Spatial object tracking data
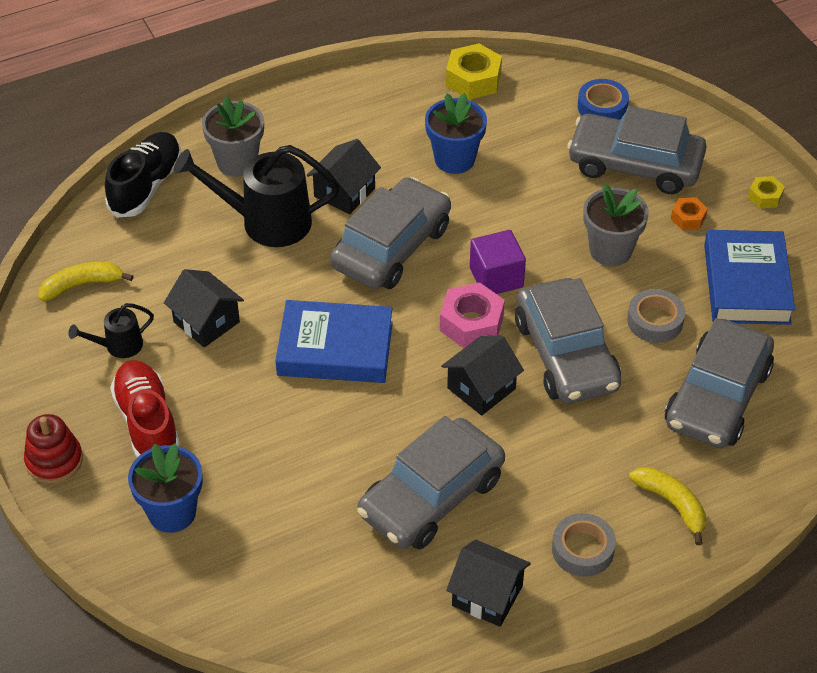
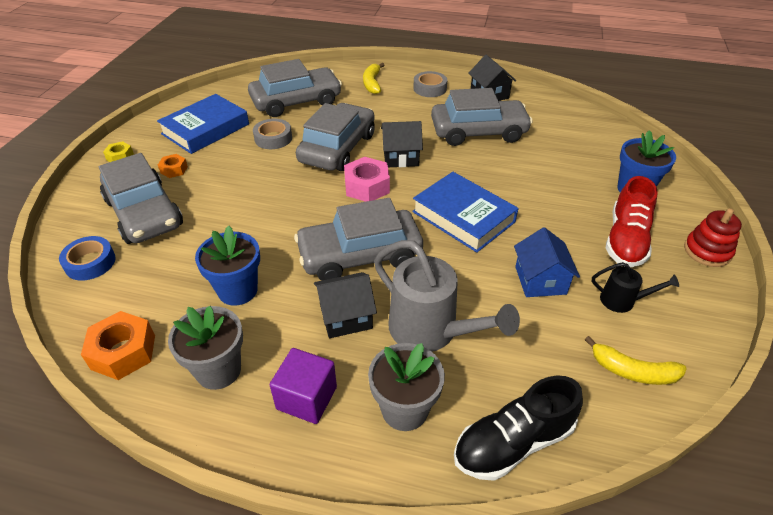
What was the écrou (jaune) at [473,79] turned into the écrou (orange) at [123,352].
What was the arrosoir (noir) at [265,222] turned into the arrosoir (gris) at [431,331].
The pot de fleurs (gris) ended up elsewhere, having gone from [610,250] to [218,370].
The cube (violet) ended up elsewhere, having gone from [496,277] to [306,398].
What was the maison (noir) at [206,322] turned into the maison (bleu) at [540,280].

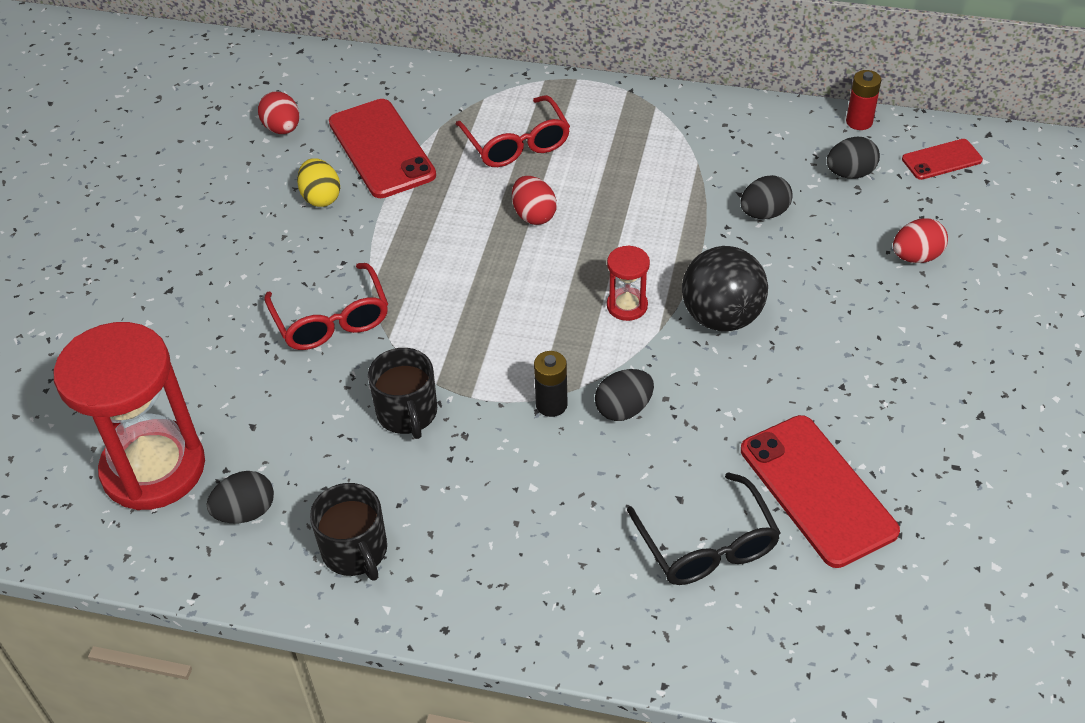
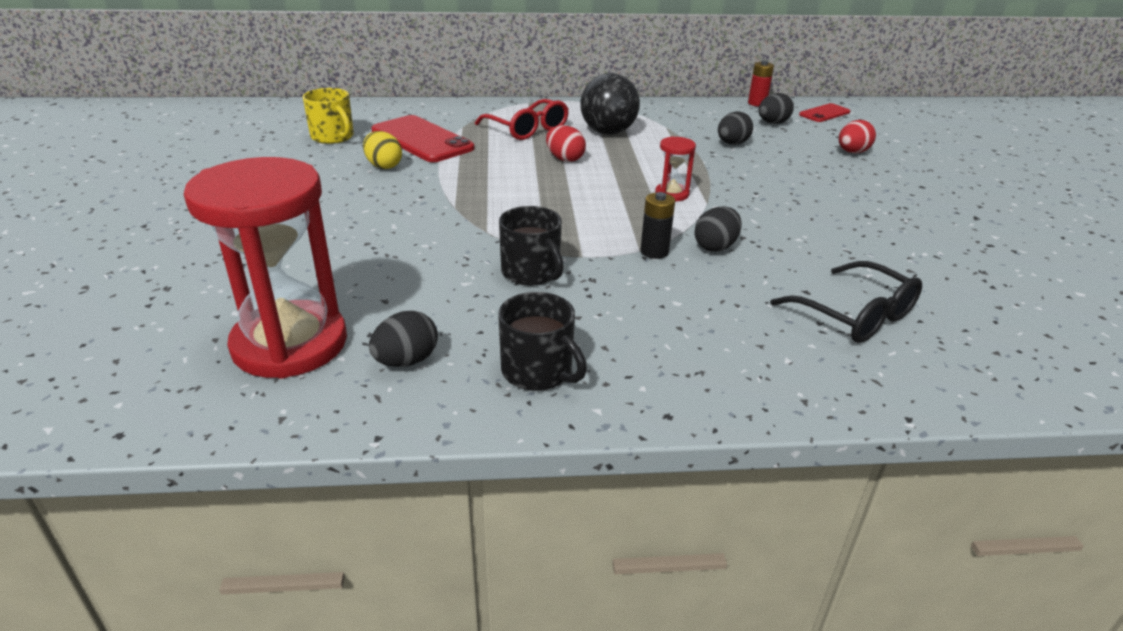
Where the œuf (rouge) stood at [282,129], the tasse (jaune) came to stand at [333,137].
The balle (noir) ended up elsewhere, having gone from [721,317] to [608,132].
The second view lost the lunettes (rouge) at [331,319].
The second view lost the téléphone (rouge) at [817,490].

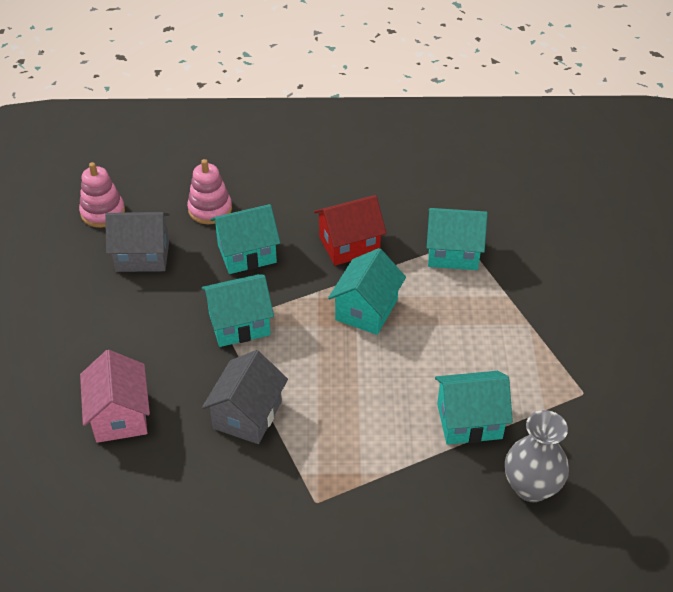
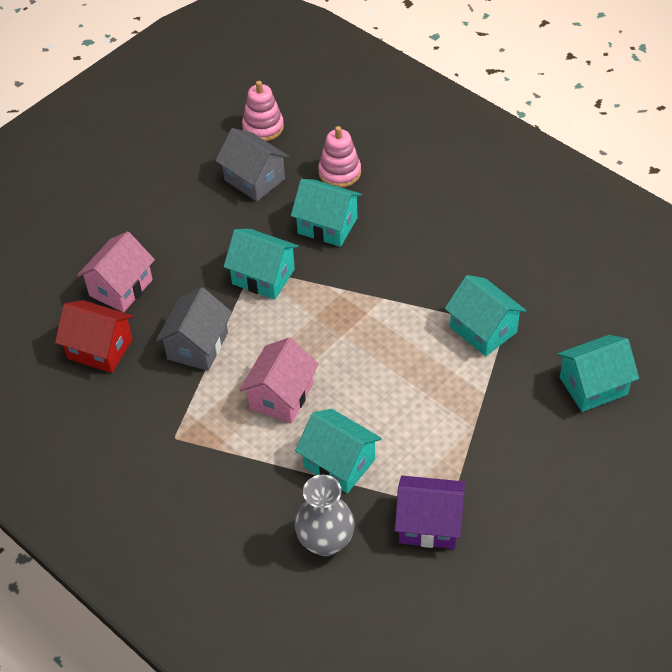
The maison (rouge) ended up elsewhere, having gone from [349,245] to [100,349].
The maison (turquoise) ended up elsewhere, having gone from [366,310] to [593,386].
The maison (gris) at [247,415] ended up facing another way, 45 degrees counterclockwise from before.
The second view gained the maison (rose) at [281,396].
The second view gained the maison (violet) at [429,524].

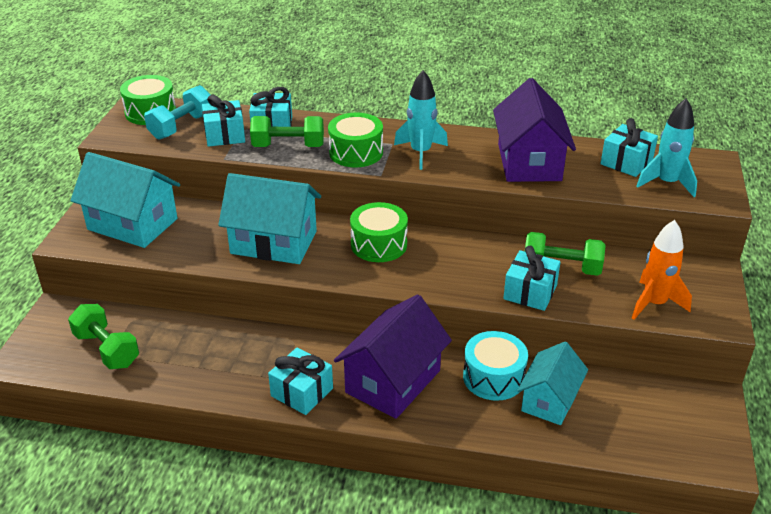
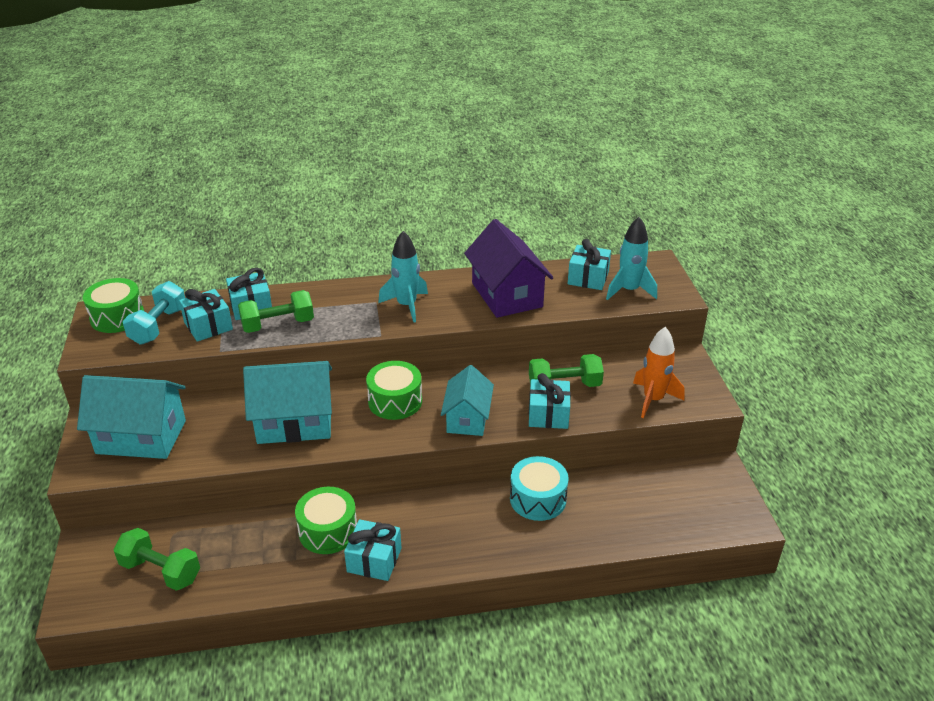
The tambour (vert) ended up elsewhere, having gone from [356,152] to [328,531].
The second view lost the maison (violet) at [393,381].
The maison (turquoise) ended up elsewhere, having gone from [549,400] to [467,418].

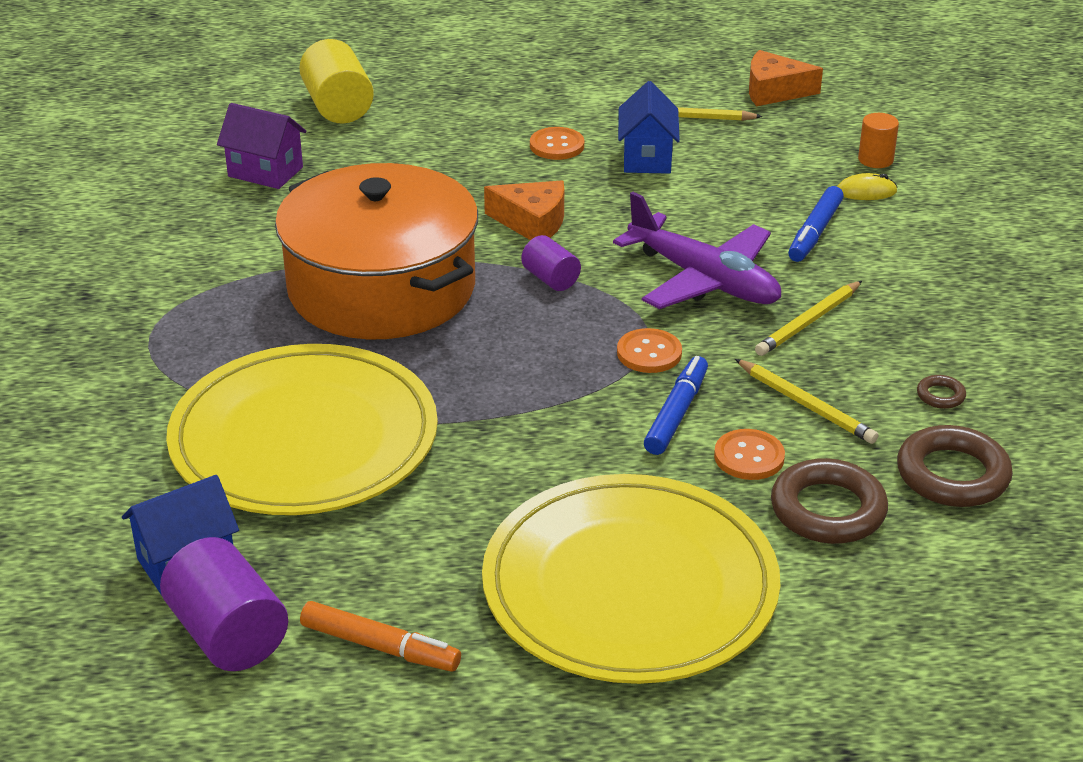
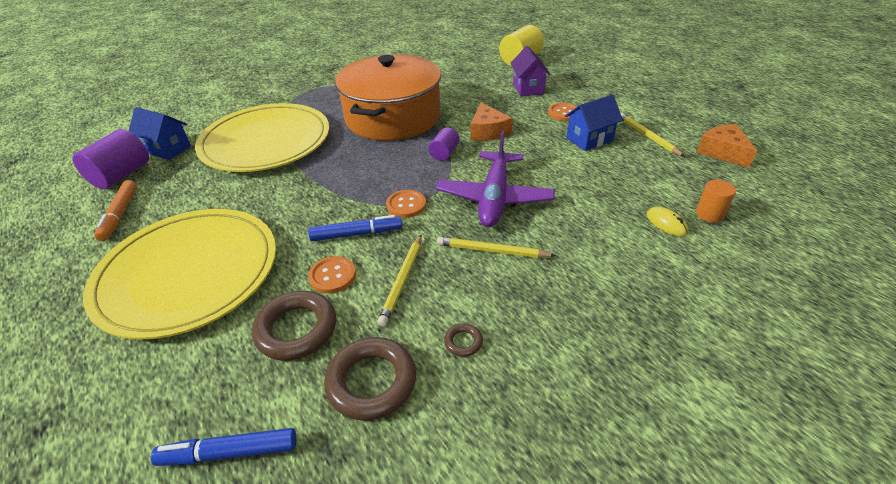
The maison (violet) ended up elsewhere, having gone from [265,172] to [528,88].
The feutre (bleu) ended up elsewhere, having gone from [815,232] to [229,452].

### REQUIRED ACTION
Could you set down the records above exactly, skipping any picture?

### ANSWER SECTION
What was the écrou (jaune) at [473,79] turned into the écrou (orange) at [123,352].
What was the arrosoir (noir) at [265,222] turned into the arrosoir (gris) at [431,331].
The pot de fleurs (gris) ended up elsewhere, having gone from [610,250] to [218,370].
The cube (violet) ended up elsewhere, having gone from [496,277] to [306,398].
What was the maison (noir) at [206,322] turned into the maison (bleu) at [540,280].

Where the œuf (rouge) stood at [282,129], the tasse (jaune) came to stand at [333,137].
The balle (noir) ended up elsewhere, having gone from [721,317] to [608,132].
The second view lost the lunettes (rouge) at [331,319].
The second view lost the téléphone (rouge) at [817,490].

The maison (rouge) ended up elsewhere, having gone from [349,245] to [100,349].
The maison (turquoise) ended up elsewhere, having gone from [366,310] to [593,386].
The maison (gris) at [247,415] ended up facing another way, 45 degrees counterclockwise from before.
The second view gained the maison (rose) at [281,396].
The second view gained the maison (violet) at [429,524].

The tambour (vert) ended up elsewhere, having gone from [356,152] to [328,531].
The second view lost the maison (violet) at [393,381].
The maison (turquoise) ended up elsewhere, having gone from [549,400] to [467,418].

The maison (violet) ended up elsewhere, having gone from [265,172] to [528,88].
The feutre (bleu) ended up elsewhere, having gone from [815,232] to [229,452].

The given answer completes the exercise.